> Dataset excerpt:
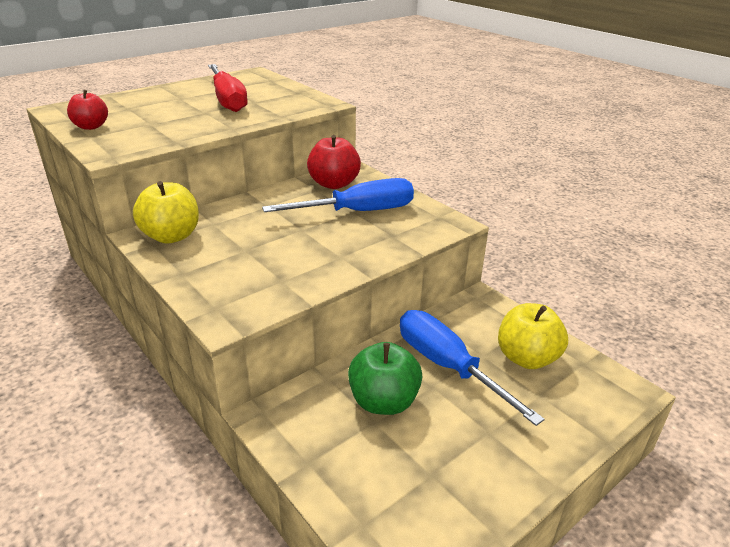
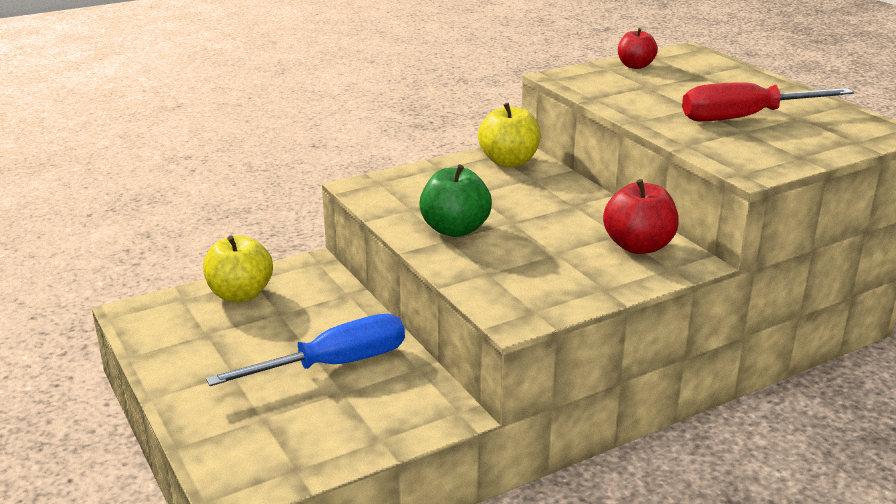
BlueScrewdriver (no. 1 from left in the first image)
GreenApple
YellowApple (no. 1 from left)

> Work item: Return all lines of the data in which the string "left" appears.

> Answer box:
BlueScrewdriver (no. 1 from left in the first image)
YellowApple (no. 1 from left)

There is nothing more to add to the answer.